┌────────

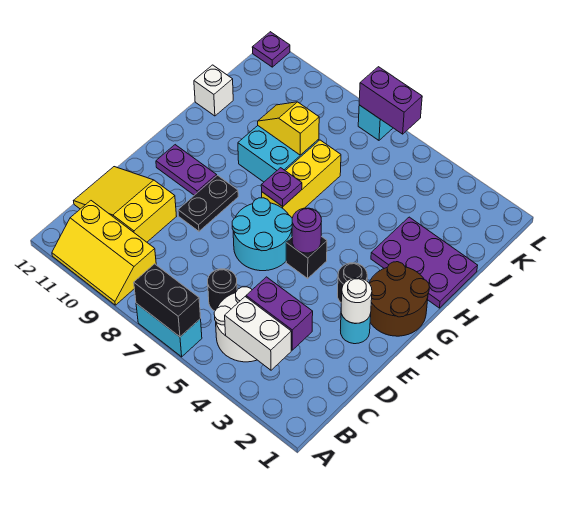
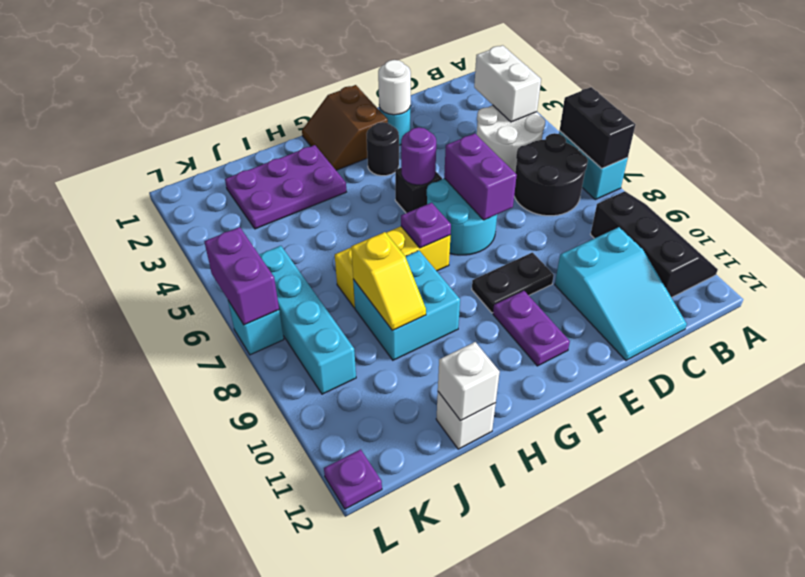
yellow slope A9:B11 level 1 top B -> black slope A9:B11 level 1 top B
purple brick C3:C4 level 2 -> purple brick E6:E7 level 2
black round brick C6 level 1 -> black round brick B6:C7 level 1
yellow slope C10:D12 level 1 top 10 -> cyan slope C10:D12 level 1 top 10
brown round brick F1:G2 level 1 -> brown slope F1:G2 level 1 top F
purple plate H1:I3 level 1 -> purple plate H2:J3 level 1
none -> white brick I12 level 2
none -> cyan brick K6:K9 level 1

└────────

Write out every line of the entries above exactly, and omit their pictures.

yellow slope A9:B11 level 1 top B -> black slope A9:B11 level 1 top B
purple brick C3:C4 level 2 -> purple brick E6:E7 level 2
black round brick C6 level 1 -> black round brick B6:C7 level 1
yellow slope C10:D12 level 1 top 10 -> cyan slope C10:D12 level 1 top 10
brown round brick F1:G2 level 1 -> brown slope F1:G2 level 1 top F
purple plate H1:I3 level 1 -> purple plate H2:J3 level 1
none -> white brick I12 level 2
none -> cyan brick K6:K9 level 1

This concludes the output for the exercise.